## The task
Your answer should consist only of the lines below from the one with "MIC pin OUT: RX0 -> D32" through the one with "TFT1 pin RES: D4 -> D26", copied exactly.

## Given data

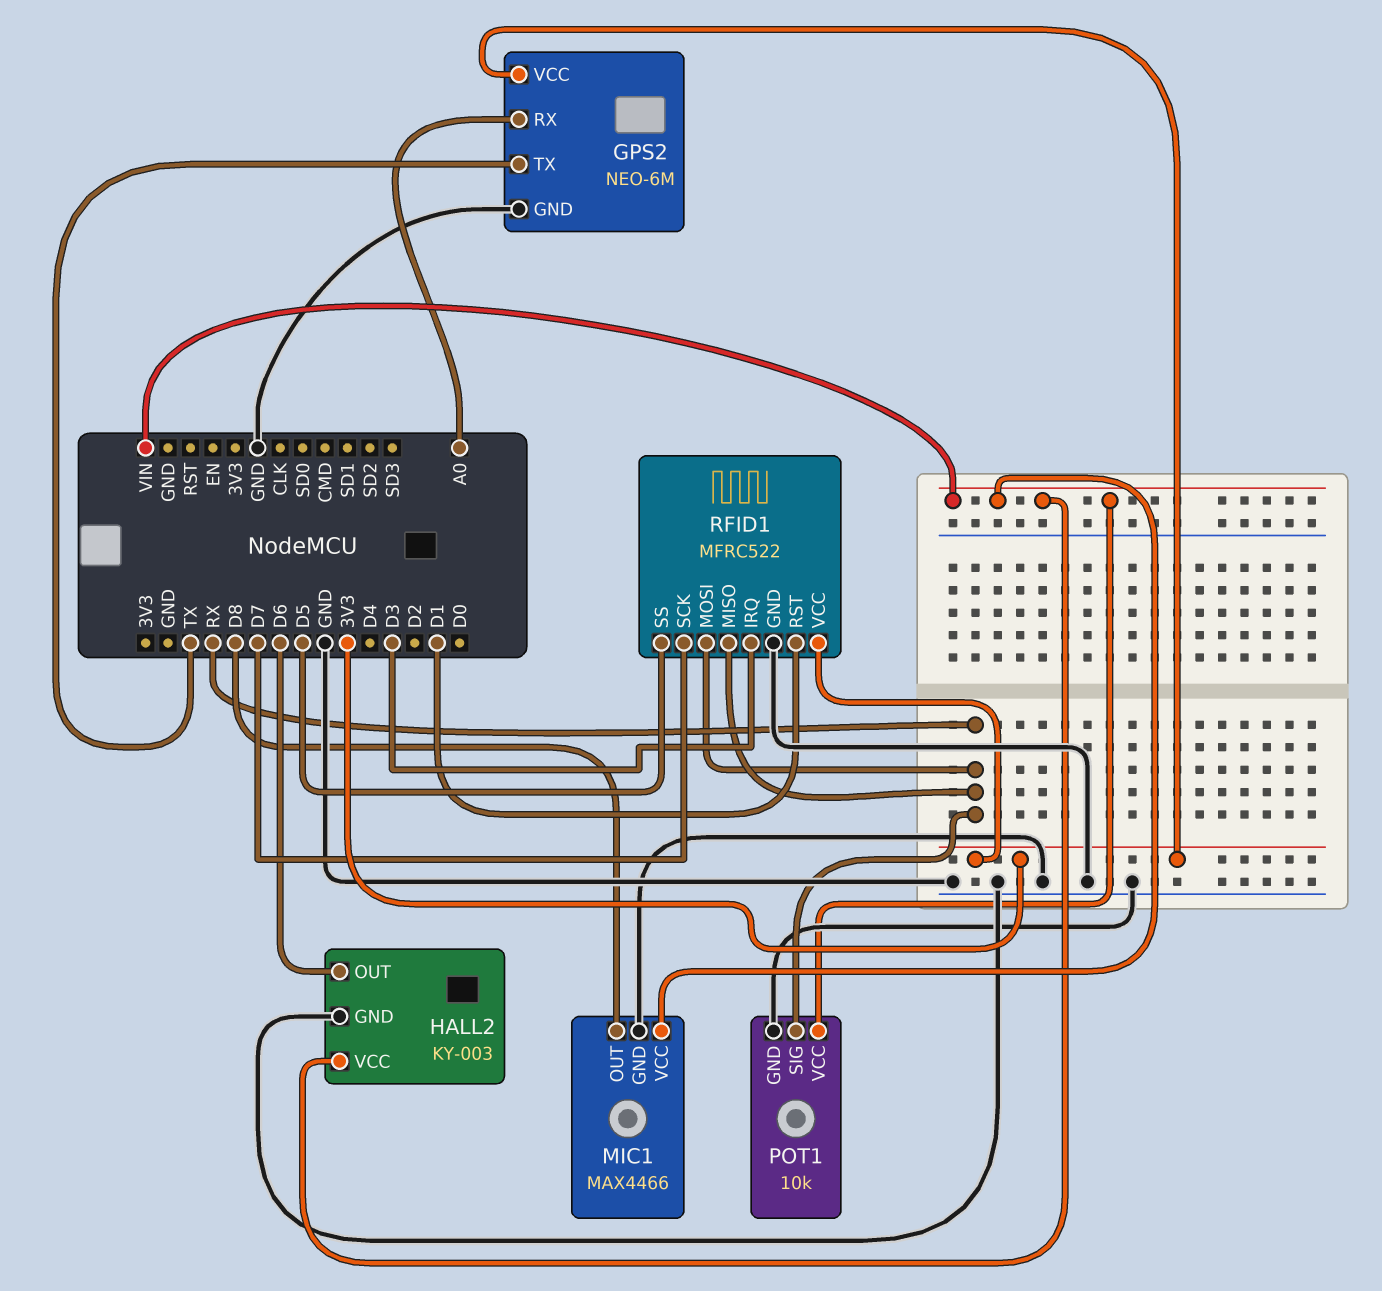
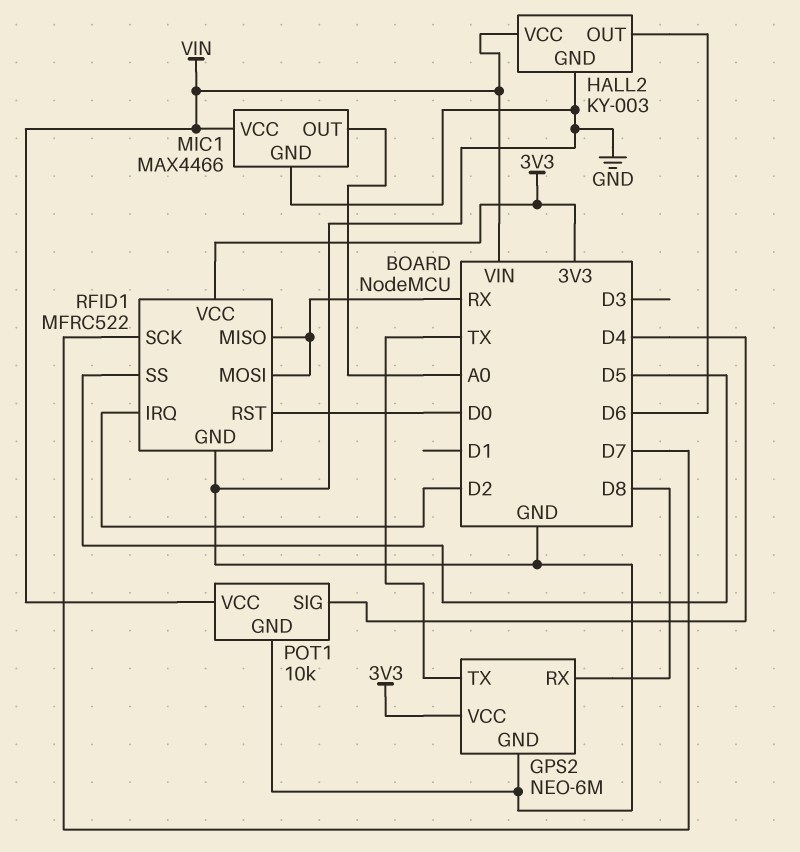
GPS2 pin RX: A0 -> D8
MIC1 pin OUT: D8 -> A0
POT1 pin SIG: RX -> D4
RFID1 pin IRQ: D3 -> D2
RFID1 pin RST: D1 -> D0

...

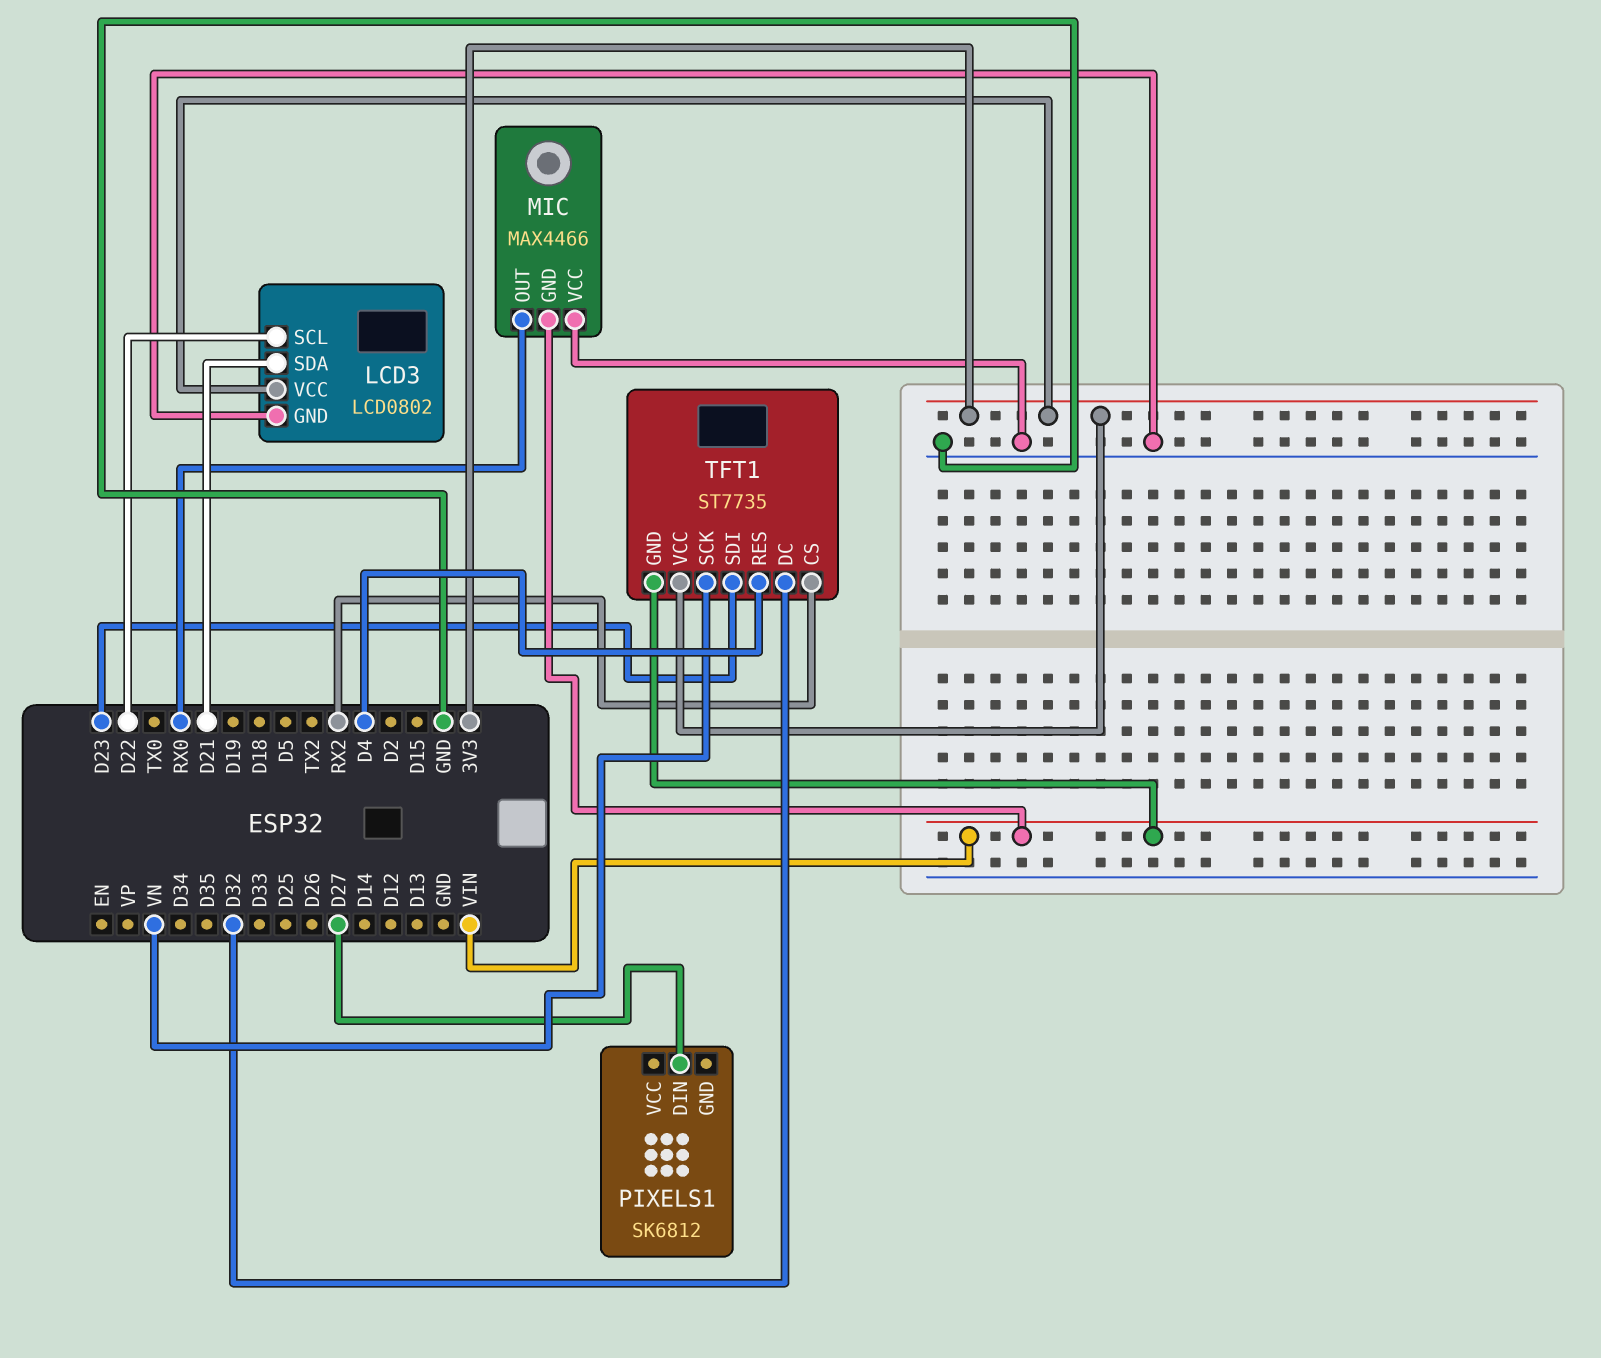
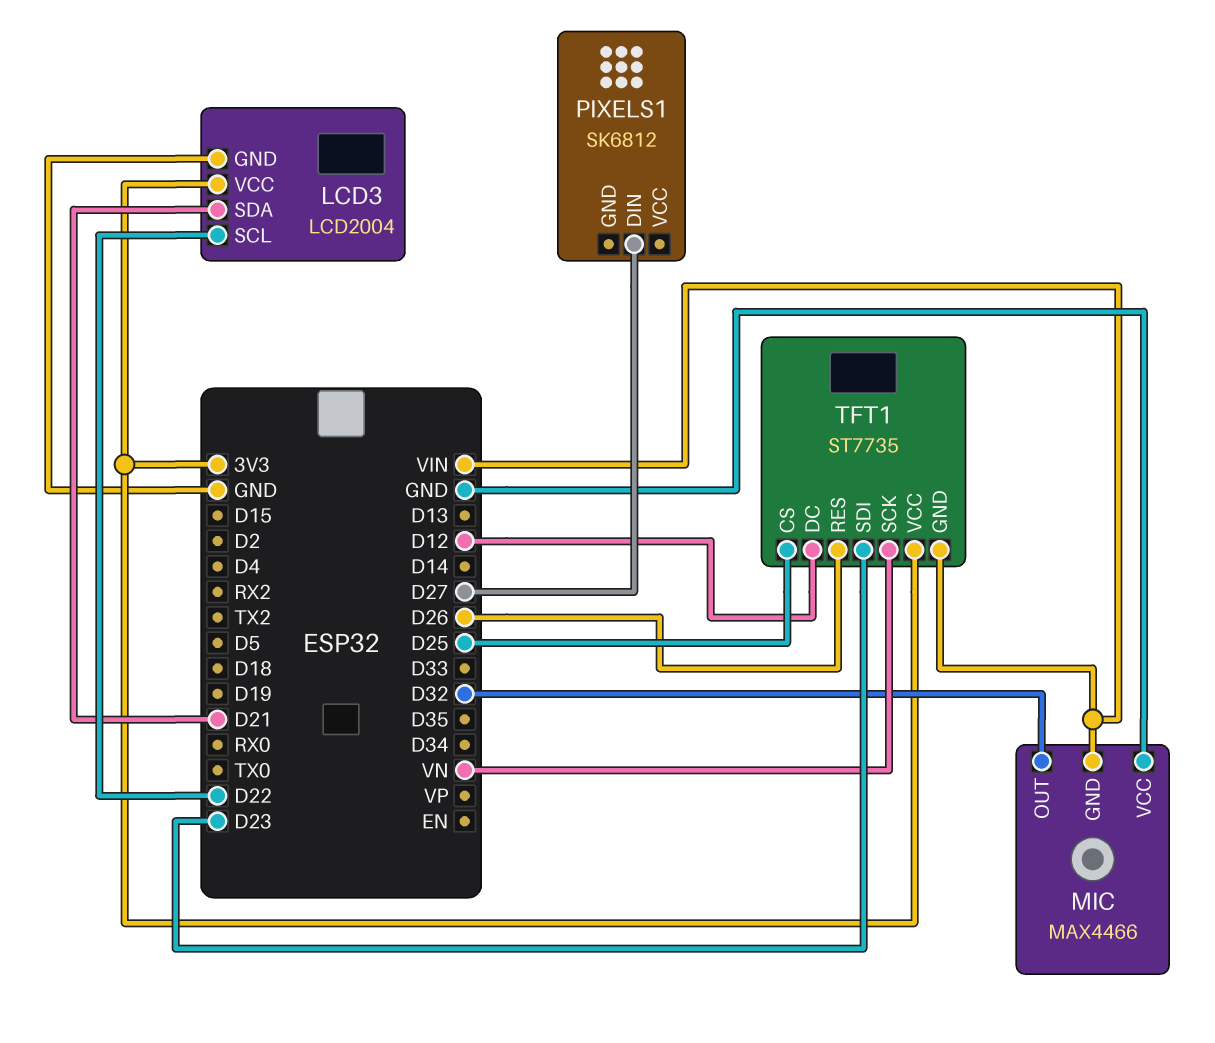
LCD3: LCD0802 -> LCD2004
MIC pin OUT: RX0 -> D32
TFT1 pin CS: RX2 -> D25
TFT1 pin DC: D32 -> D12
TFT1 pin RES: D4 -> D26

## Task output
MIC pin OUT: RX0 -> D32
TFT1 pin CS: RX2 -> D25
TFT1 pin DC: D32 -> D12
TFT1 pin RES: D4 -> D26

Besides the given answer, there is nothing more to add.